> _Task details_:
For this exercise, reproduce the entries below exactly, but only from the line containing "wall: (373, 338) -> (159, 345), moved" through the line containing "plant: (391, 379) -> (124, 360), moved", both included.

--- Input for this task ---

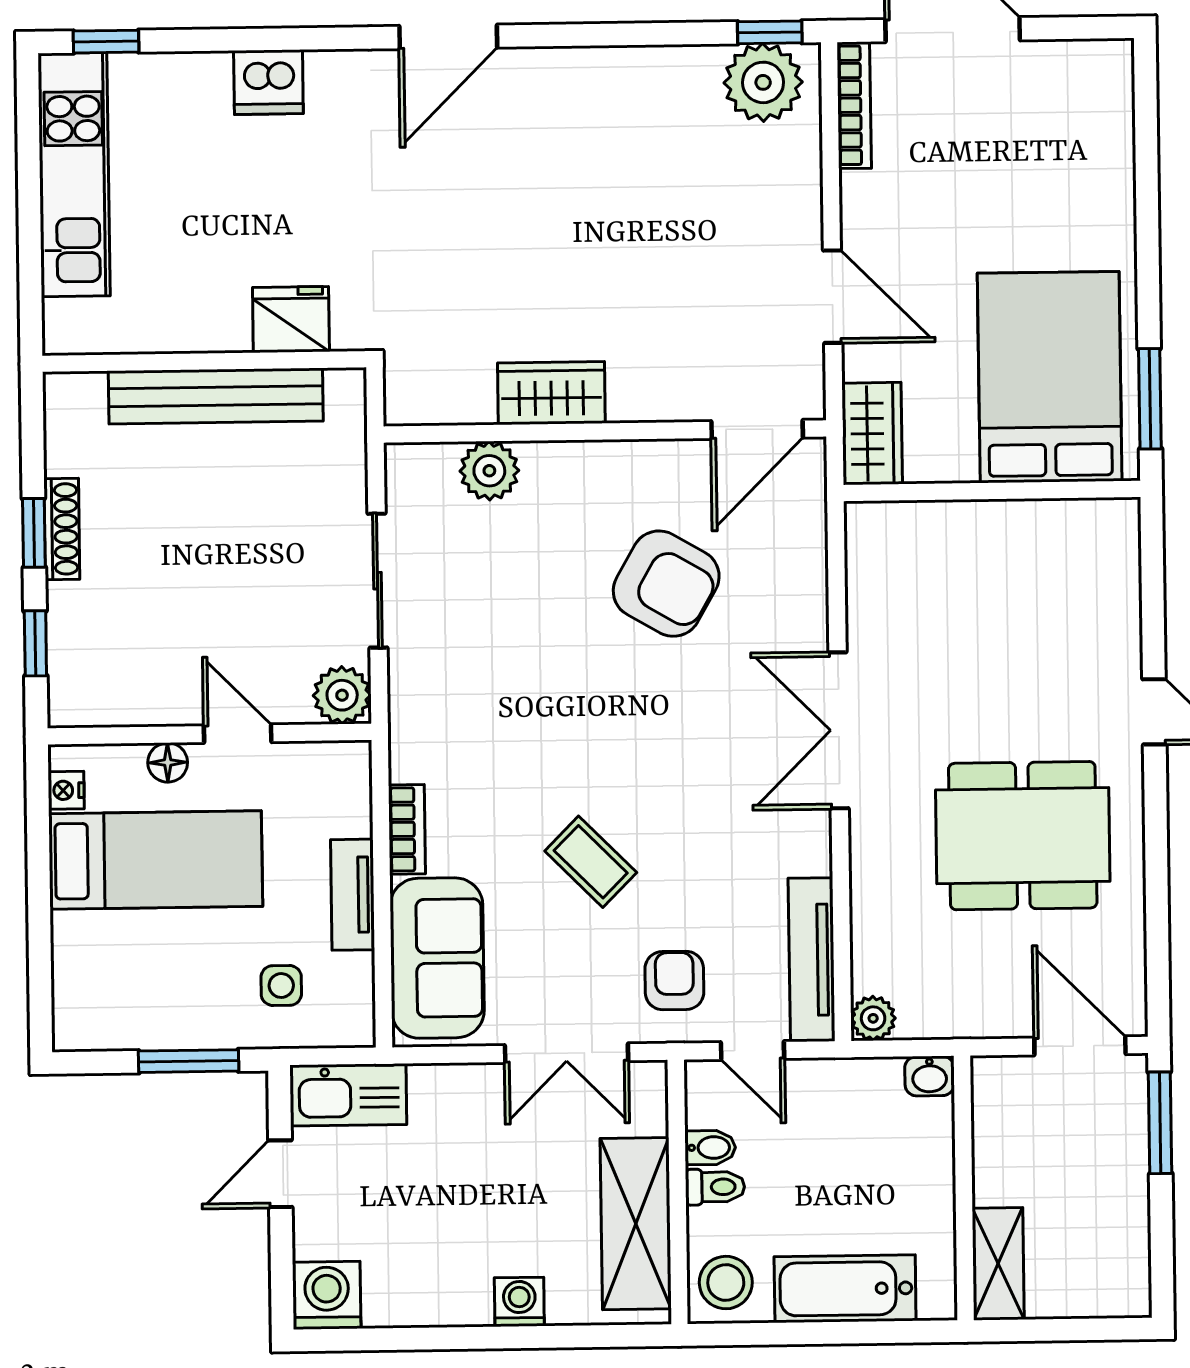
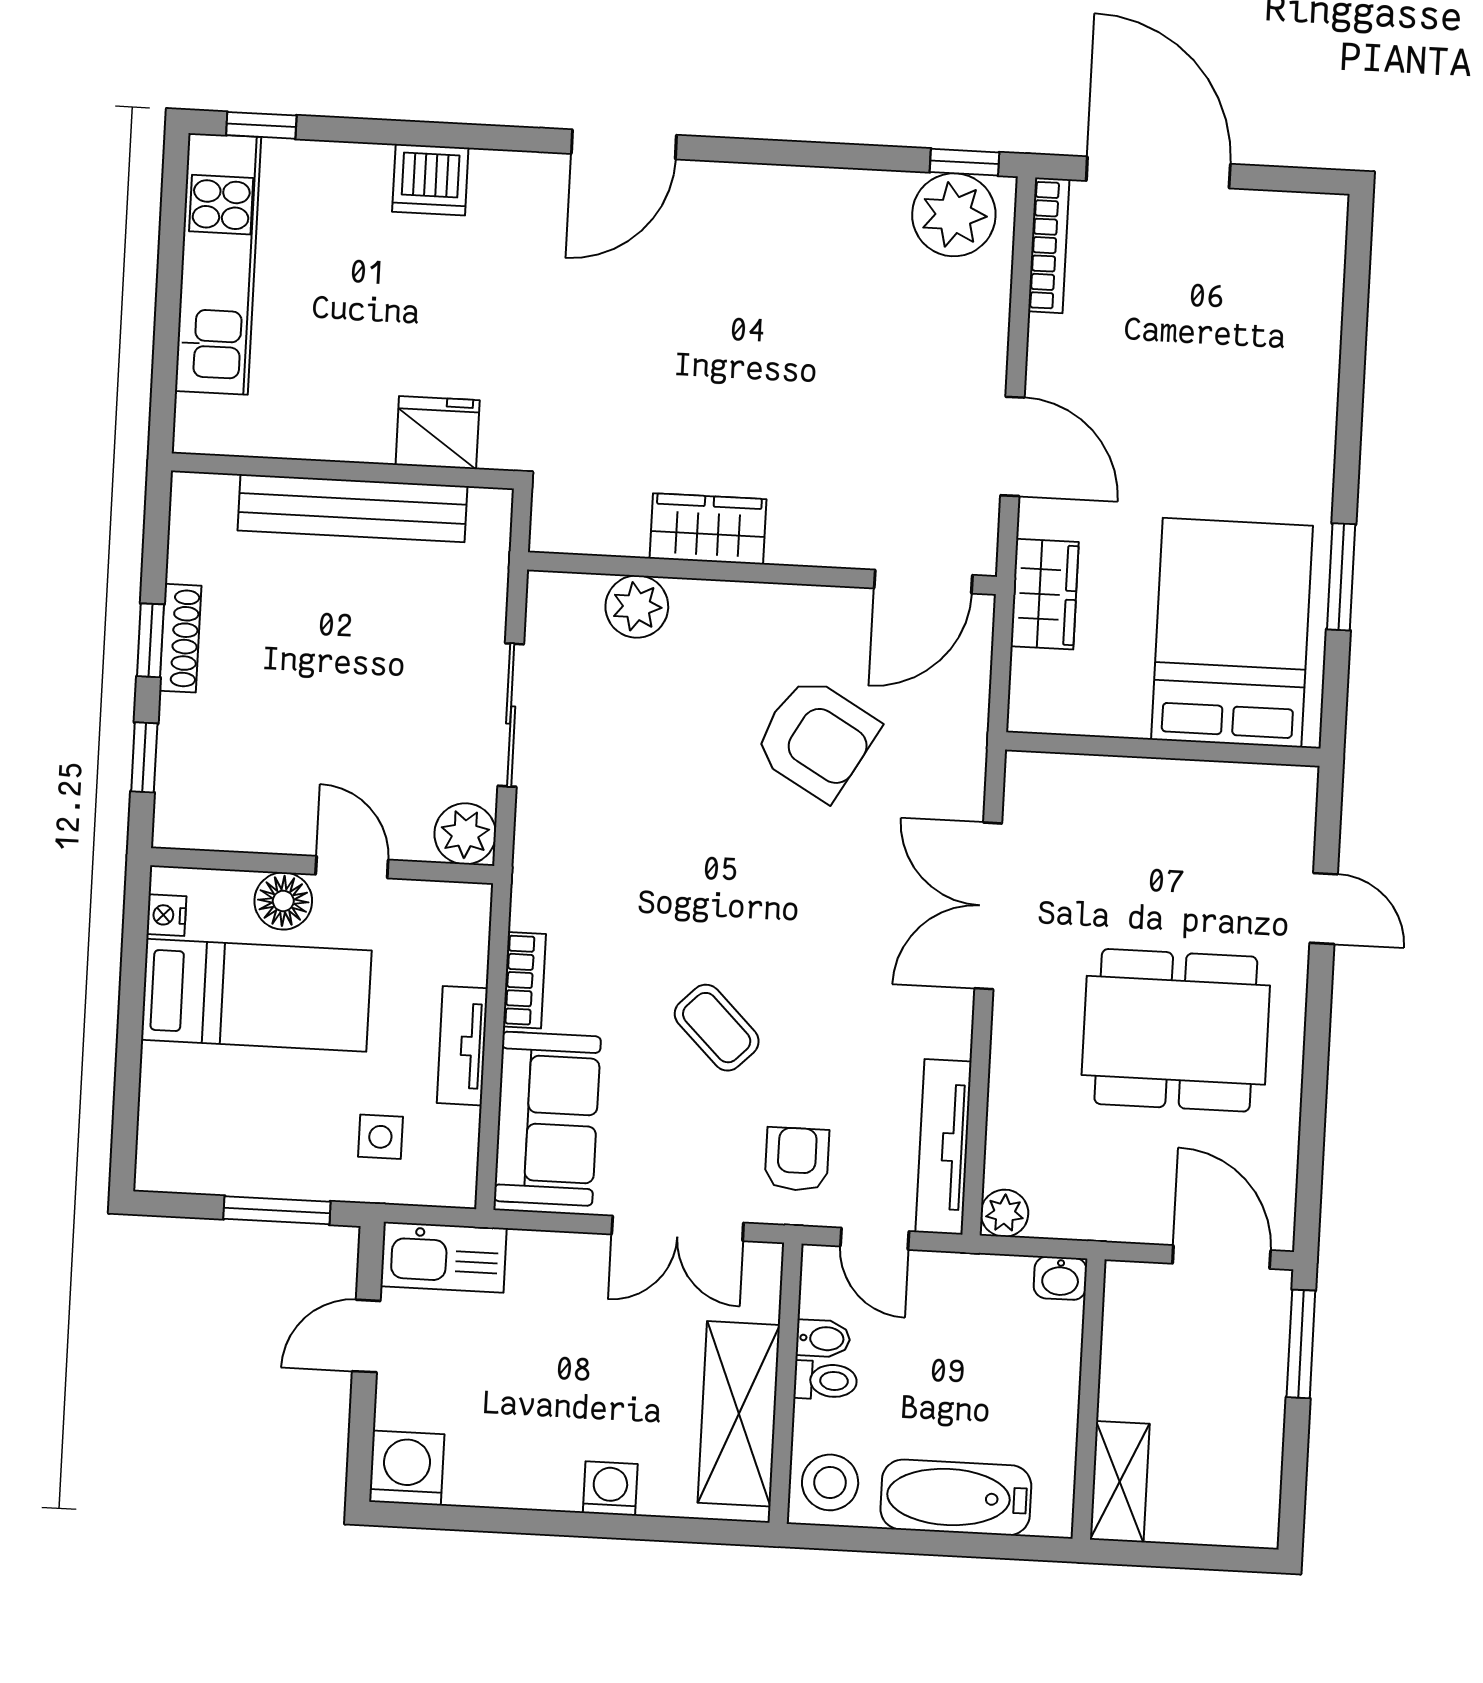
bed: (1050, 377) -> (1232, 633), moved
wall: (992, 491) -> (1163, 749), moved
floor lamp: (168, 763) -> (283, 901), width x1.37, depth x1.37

---
--- Input for this task ---

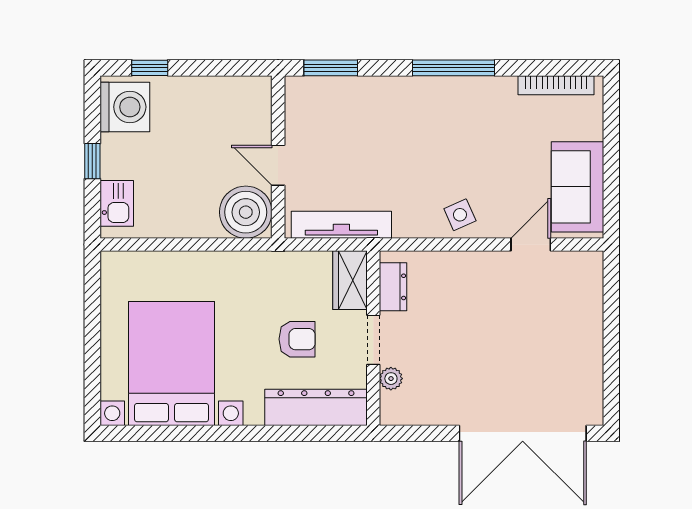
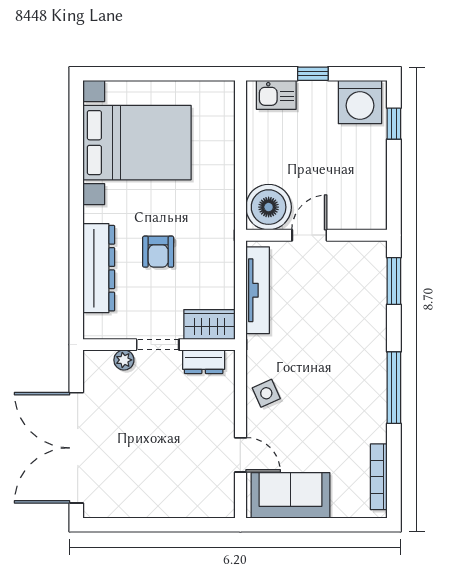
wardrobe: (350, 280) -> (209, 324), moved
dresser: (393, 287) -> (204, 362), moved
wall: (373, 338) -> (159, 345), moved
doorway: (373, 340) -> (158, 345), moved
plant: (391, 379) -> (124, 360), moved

---
--- Input for this task ---

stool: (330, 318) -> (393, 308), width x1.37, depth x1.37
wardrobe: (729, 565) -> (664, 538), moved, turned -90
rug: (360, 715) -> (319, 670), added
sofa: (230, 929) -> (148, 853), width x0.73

---

> _Response to this exercise_:
wall: (373, 338) -> (159, 345), moved
doorway: (373, 340) -> (158, 345), moved
plant: (391, 379) -> (124, 360), moved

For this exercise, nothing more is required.